> _DATA SHOWN_:
--

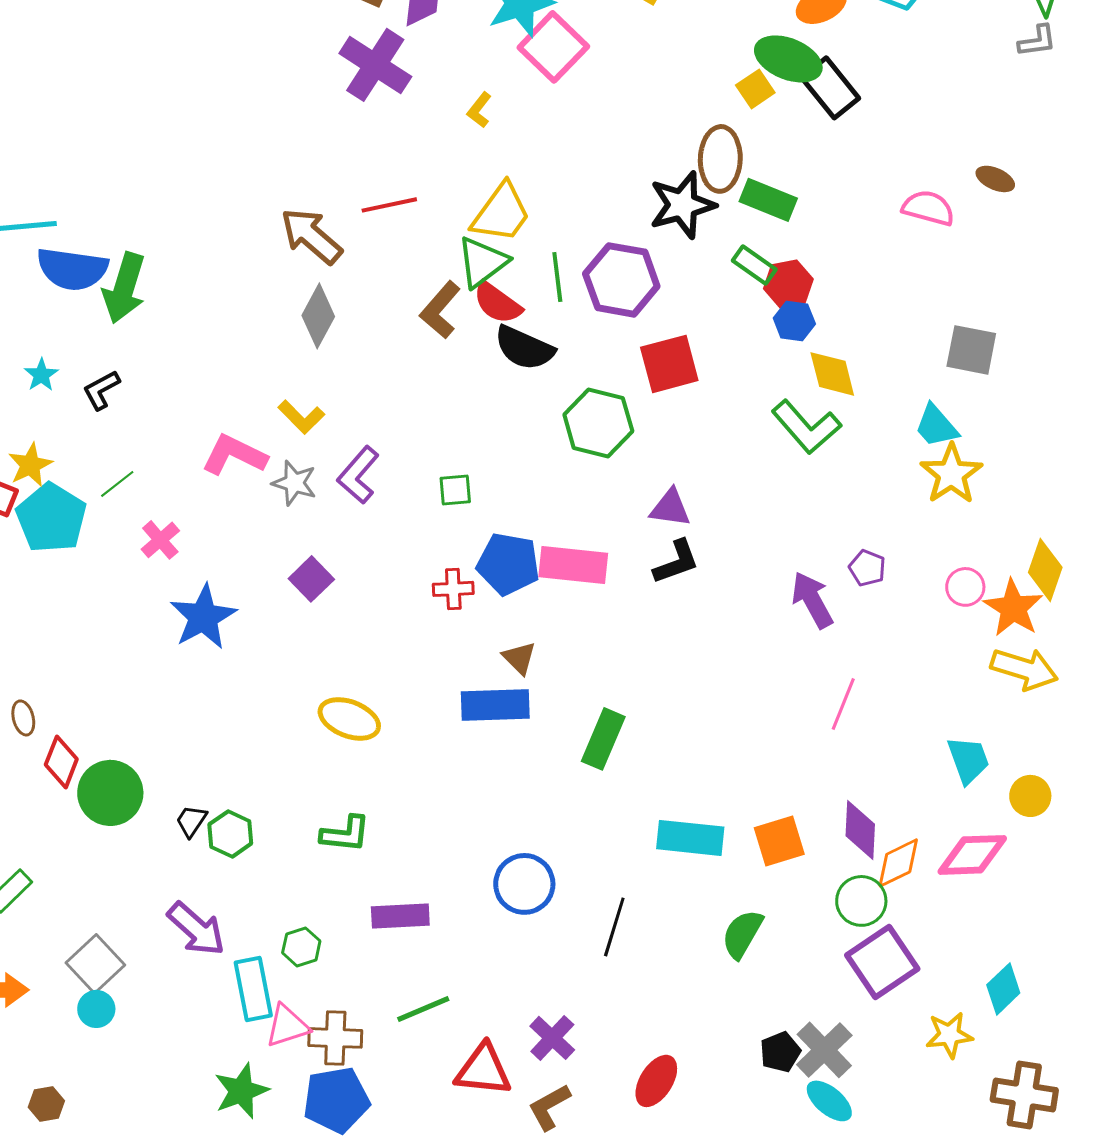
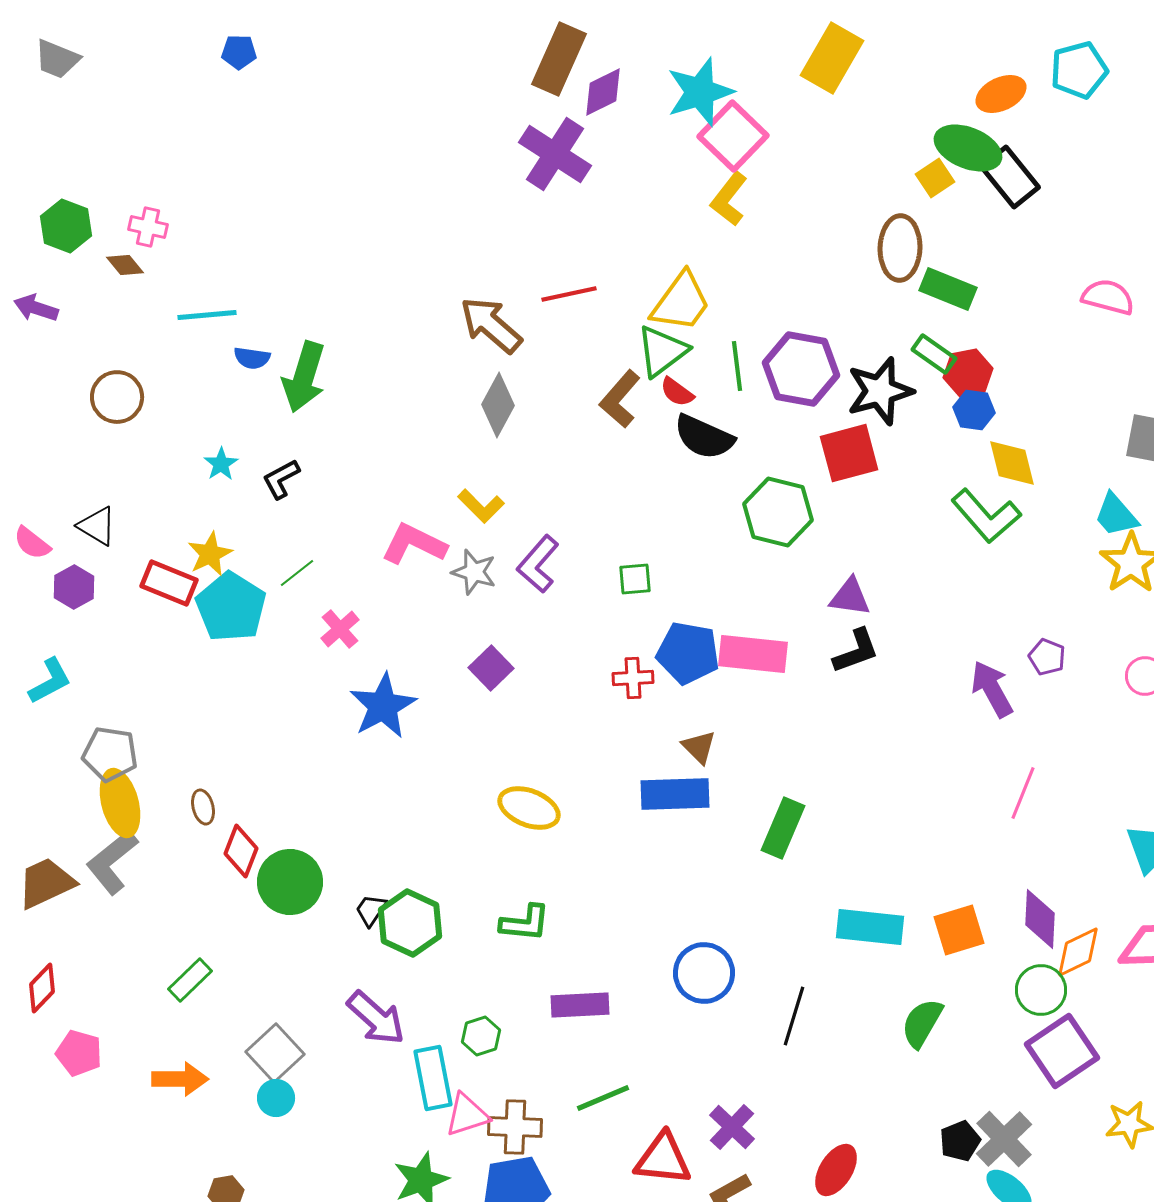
yellow L-shape: (479, 110) -> (729, 199), moved, size x1.5
black star: (682, 205) -> (880, 391), moved
blue semicircle: (72, 269) -> (252, 358), size x0.5
red semicircle: (497, 303) -> (677, 392), size x0.7
green hexagon: (230, 834) -> (410, 923), size x1.4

--

> _WORK TO BE COMPLETED_:
Since the copy must hold no pictures, repeat everything else in the records exactly as written.

> _SOLUTION TO THE PROBLEM_:
yellow L-shape: (479, 110) -> (729, 199), moved, size x1.5
black star: (682, 205) -> (880, 391), moved
blue semicircle: (72, 269) -> (252, 358), size x0.5
red semicircle: (497, 303) -> (677, 392), size x0.7
green hexagon: (230, 834) -> (410, 923), size x1.4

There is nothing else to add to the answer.